Material shown:
- - -
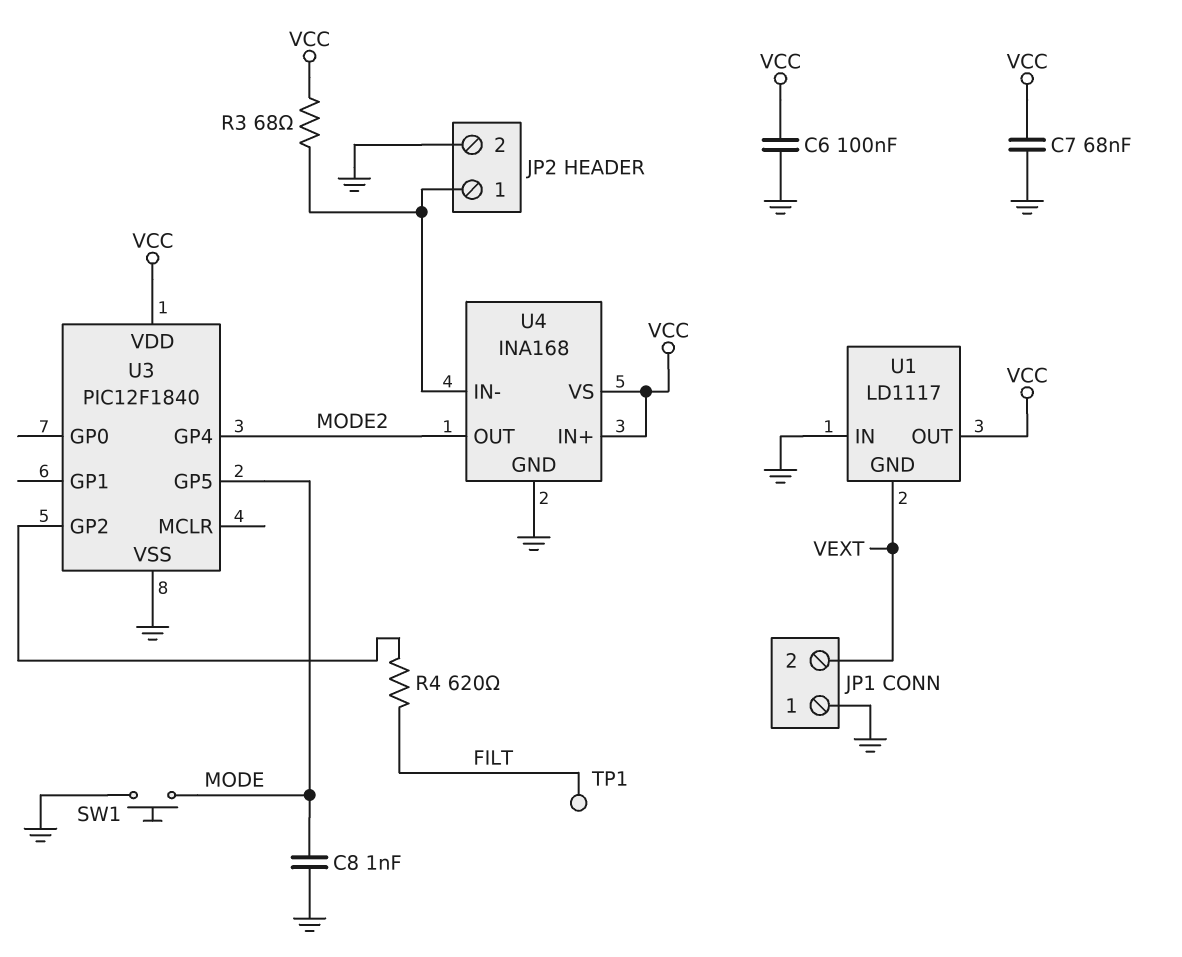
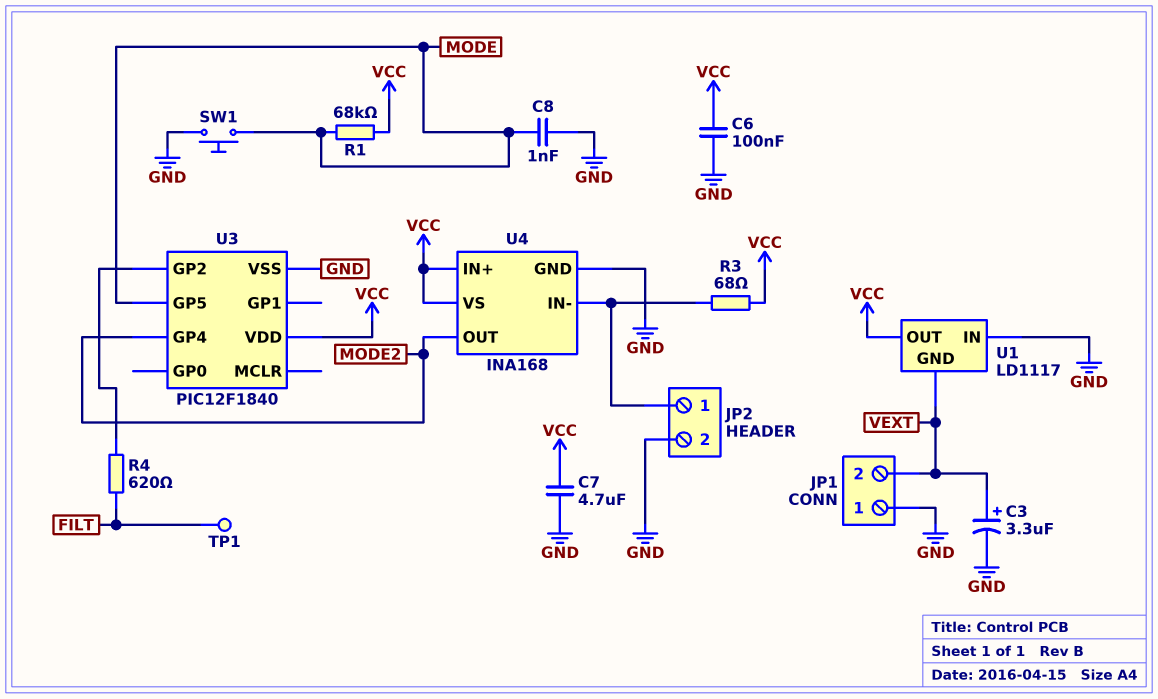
C3: none -> 3.3uF (plus VEXT, minus GND)
C7: 68nF (GND, VCC) -> 4.7uF (GND, VCC)
R1: none -> 68k (MODE, VCC)

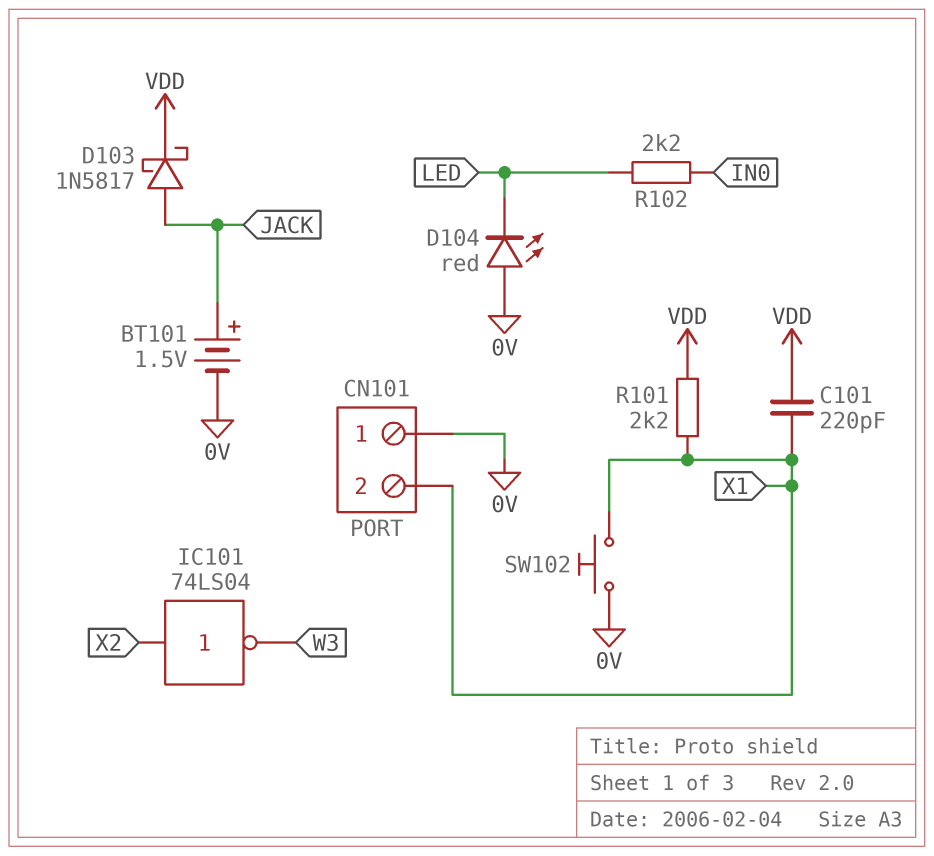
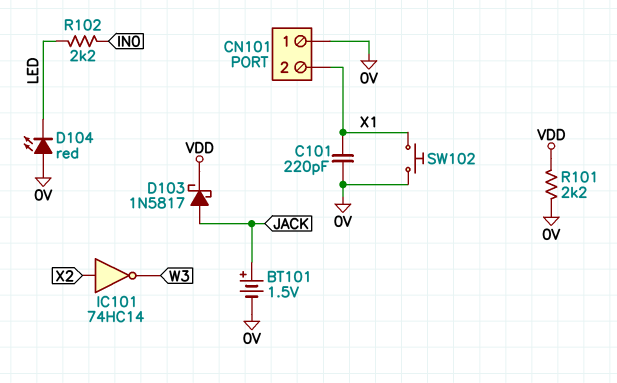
C101: 220pF (VDD, X1) -> 220pF (0V, X1)
IC101: NOT 74LS04 (in X2, out W3) -> NOT 74HC14 (in X2, out W3)
R101: 2.2k (VDD, X1) -> 2.2k (0V, VDD)

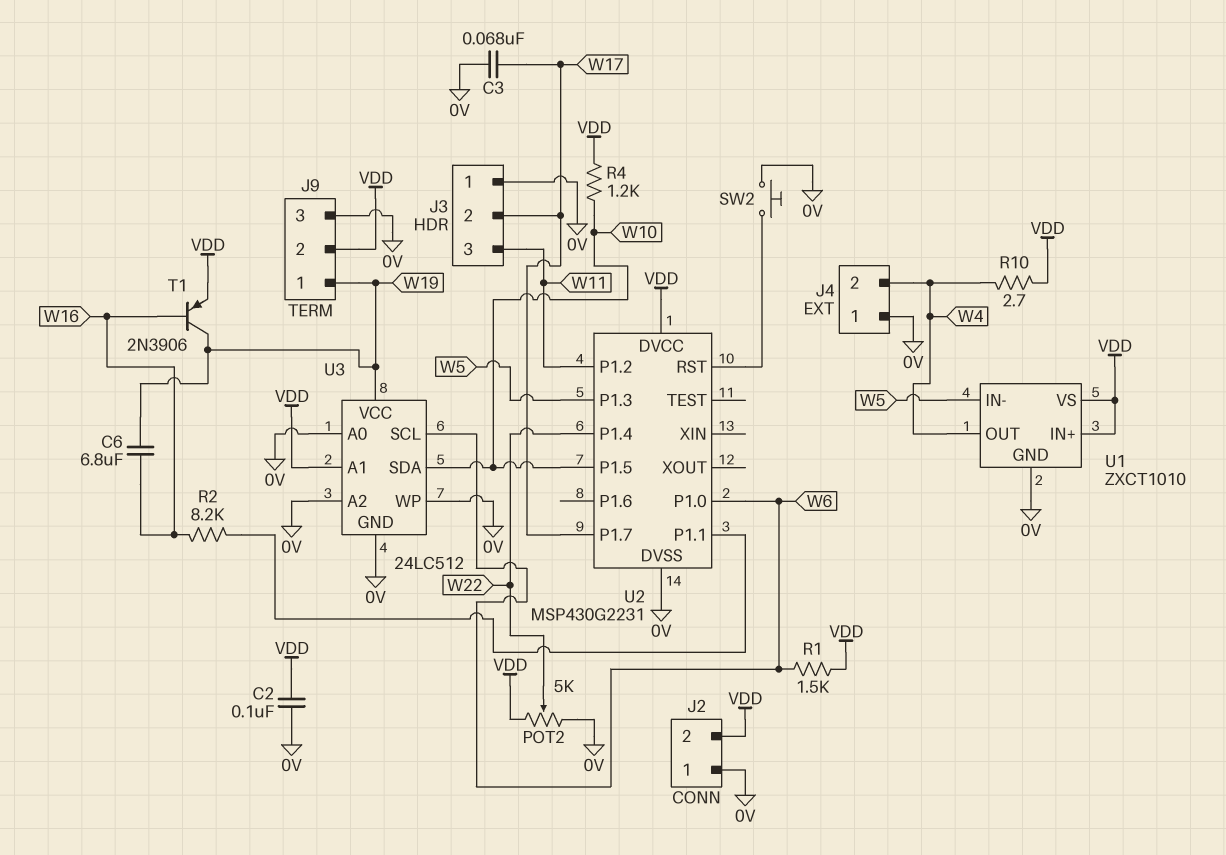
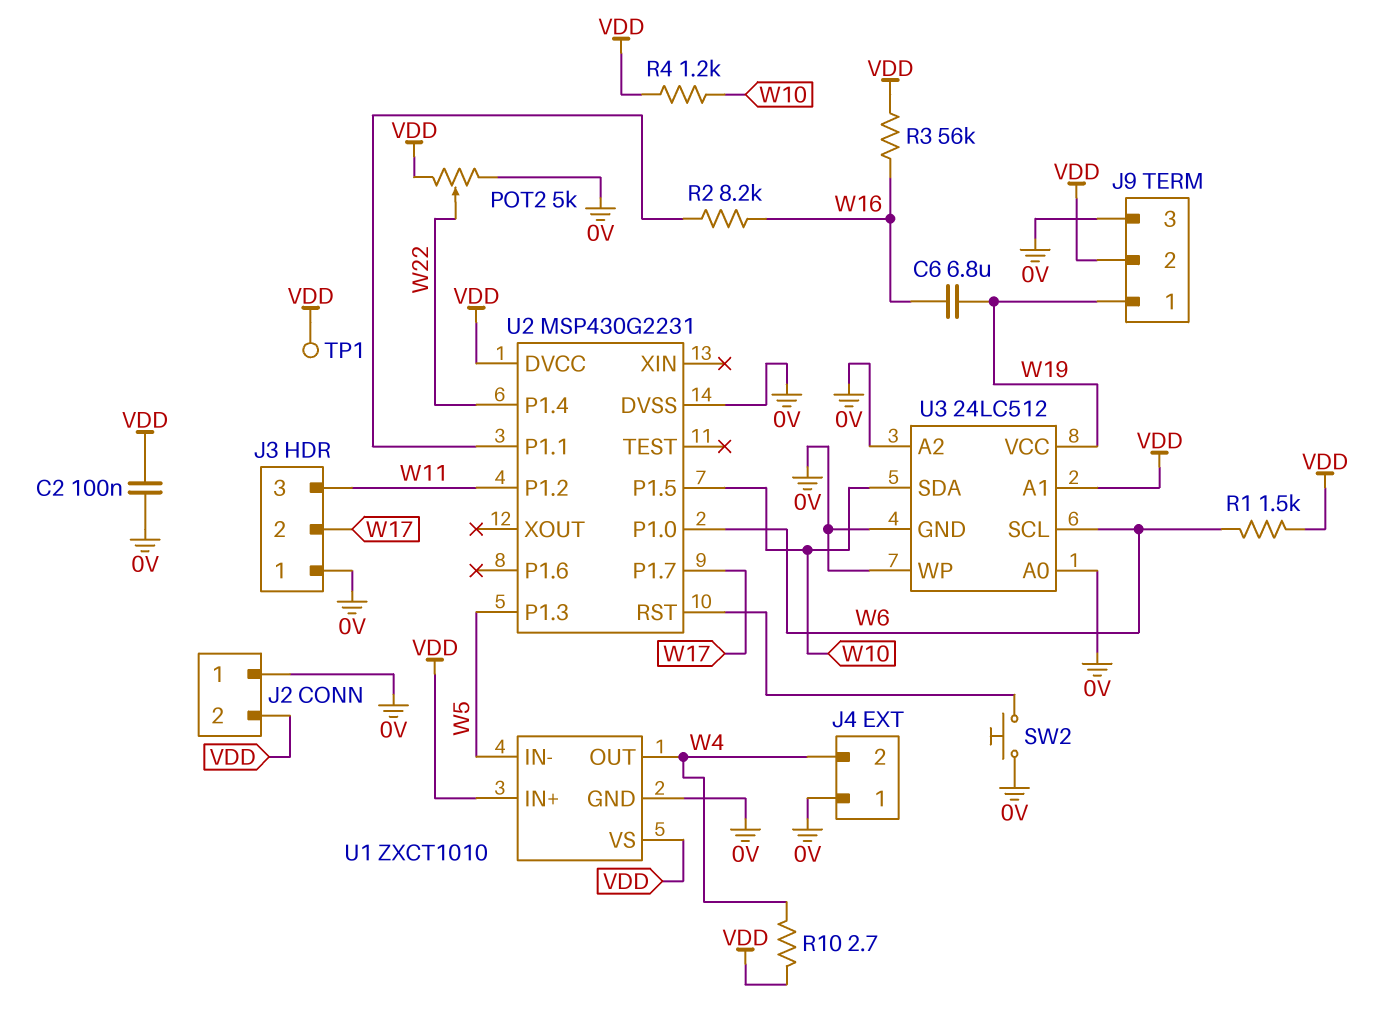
C3: 68nF (0V, W17) -> none
R3: none -> 56k (VDD, W16)
T1: PNP 2N3906 (B W16, C W19, E VDD) -> none
TP1: none -> test point (VDD)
- - -
Report the number of lines in the material above that contain "none". Nothing else is wanted.

6